## Task prompt
Please return exactly the lines from the one containing "P4 pin 2: N016 -> GND" through the end of the records, including both.

## Material provided
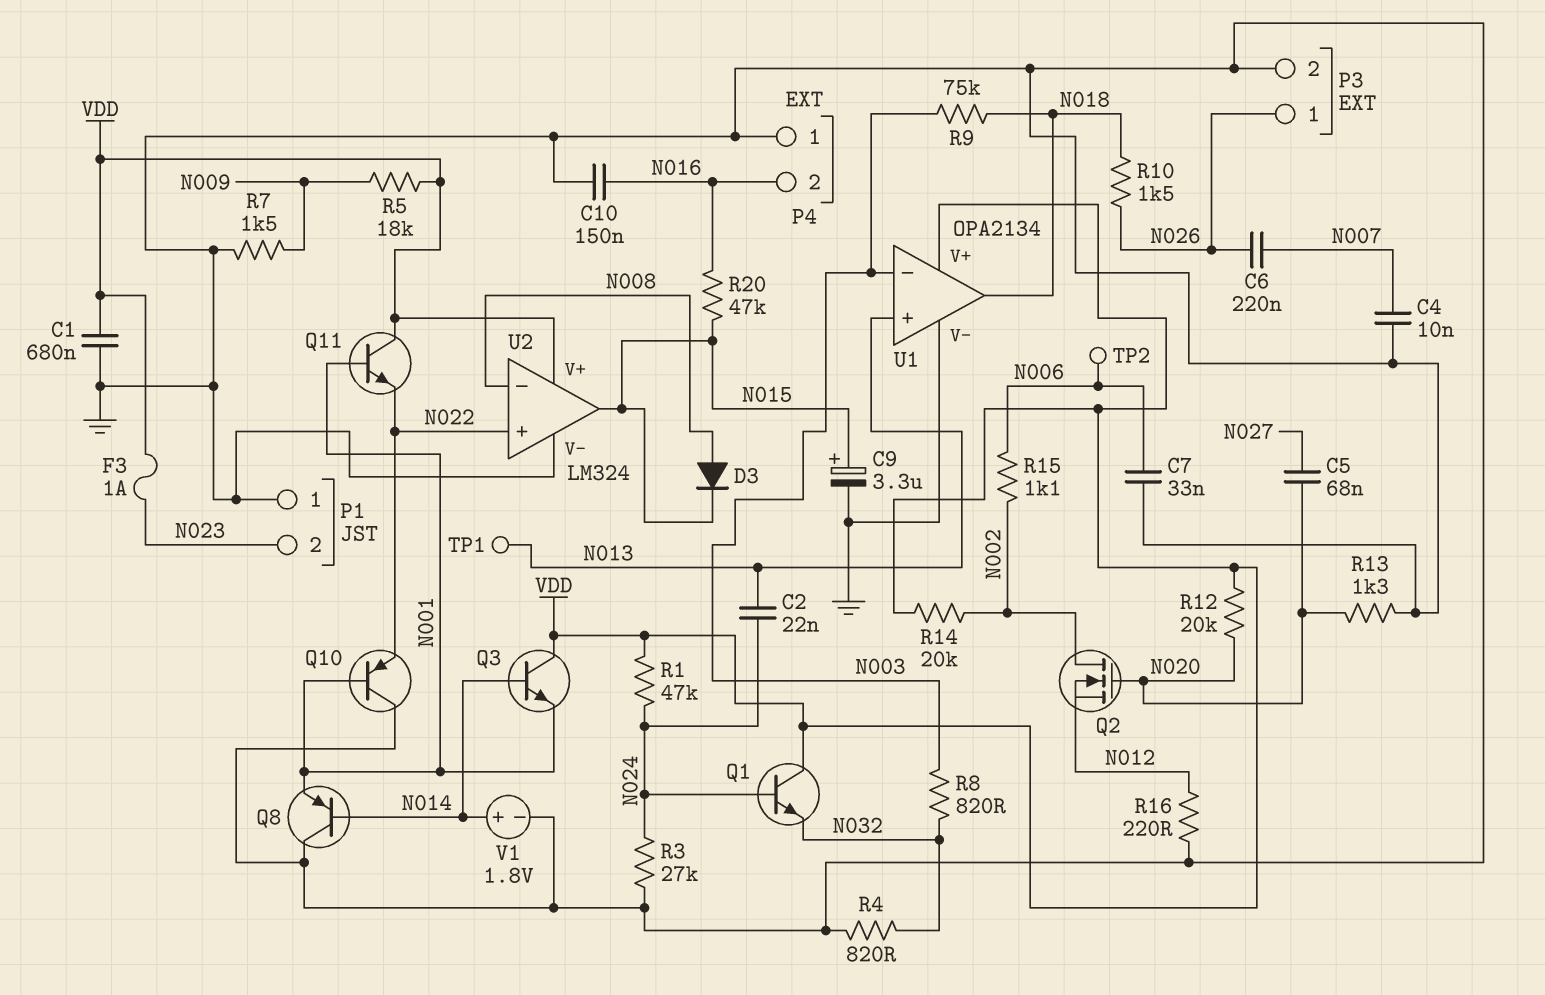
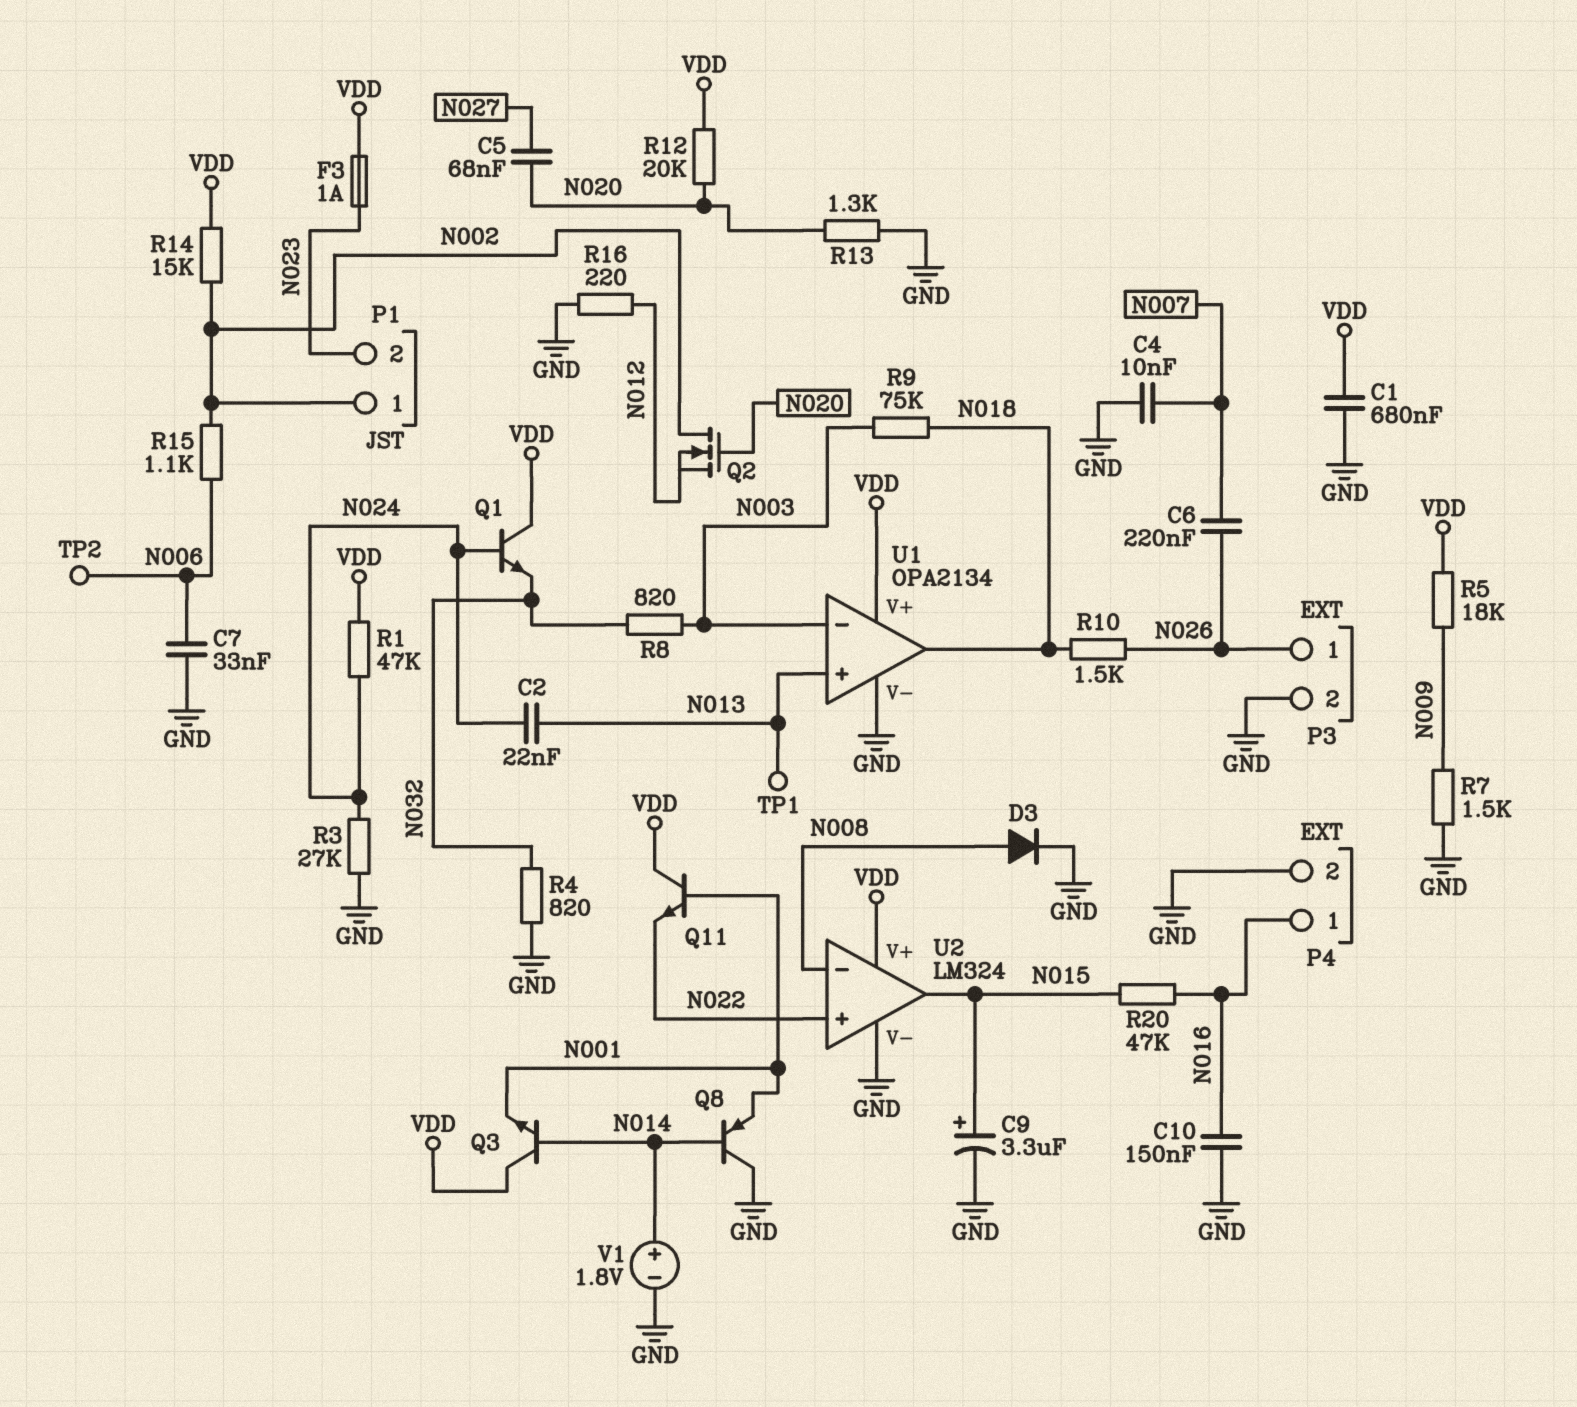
D3: diode (A N008, K N015) -> diode (A N008, K GND)
P1 pin 1: GND -> N002
P4 pin 1: GND -> N016
P4 pin 2: N016 -> GND
Q10: PNP (B N001, C GND, E N022) -> none
R14: 20k (N002, VDD) -> 15k (N002, VDD)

## Response to this exercise
P4 pin 2: N016 -> GND
Q10: PNP (B N001, C GND, E N022) -> none
R14: 20k (N002, VDD) -> 15k (N002, VDD)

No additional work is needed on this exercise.